◆ Task input
## Begin

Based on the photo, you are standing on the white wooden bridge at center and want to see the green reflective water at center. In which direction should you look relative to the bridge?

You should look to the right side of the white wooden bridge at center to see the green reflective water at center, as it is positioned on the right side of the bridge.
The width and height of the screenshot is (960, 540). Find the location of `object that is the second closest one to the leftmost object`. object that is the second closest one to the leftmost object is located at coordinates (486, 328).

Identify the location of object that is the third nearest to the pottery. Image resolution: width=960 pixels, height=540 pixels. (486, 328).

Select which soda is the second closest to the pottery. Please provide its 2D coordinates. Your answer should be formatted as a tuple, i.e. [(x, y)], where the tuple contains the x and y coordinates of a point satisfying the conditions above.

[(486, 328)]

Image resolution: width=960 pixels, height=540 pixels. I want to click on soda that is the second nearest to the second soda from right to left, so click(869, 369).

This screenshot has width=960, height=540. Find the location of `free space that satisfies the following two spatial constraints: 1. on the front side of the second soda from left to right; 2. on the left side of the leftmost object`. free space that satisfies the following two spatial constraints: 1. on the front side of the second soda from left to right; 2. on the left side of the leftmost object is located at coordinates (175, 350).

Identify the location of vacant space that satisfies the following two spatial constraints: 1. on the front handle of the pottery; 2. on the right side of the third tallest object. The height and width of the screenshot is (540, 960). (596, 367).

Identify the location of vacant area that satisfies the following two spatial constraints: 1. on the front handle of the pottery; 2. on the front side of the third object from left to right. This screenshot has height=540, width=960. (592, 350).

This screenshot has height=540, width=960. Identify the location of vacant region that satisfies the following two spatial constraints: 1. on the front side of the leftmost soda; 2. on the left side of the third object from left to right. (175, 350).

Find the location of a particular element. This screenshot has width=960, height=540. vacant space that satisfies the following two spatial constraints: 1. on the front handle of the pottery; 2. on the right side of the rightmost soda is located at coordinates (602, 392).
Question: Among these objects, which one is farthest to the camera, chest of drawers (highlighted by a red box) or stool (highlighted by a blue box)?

## End

◆ Problem description
Copy out, word for word, every line from the one containing "Find the location of a" through the last of the rows, both included.

◆ The output
Find the location of a particular element. This screenshot has width=960, height=540. vacant space that satisfies the following two spatial constraints: 1. on the front handle of the pottery; 2. on the right side of the rightmost soda is located at coordinates (602, 392).
Question: Among these objects, which one is farthest to the camera, chest of drawers (highlighted by a red box) or stool (highlighted by a blue box)?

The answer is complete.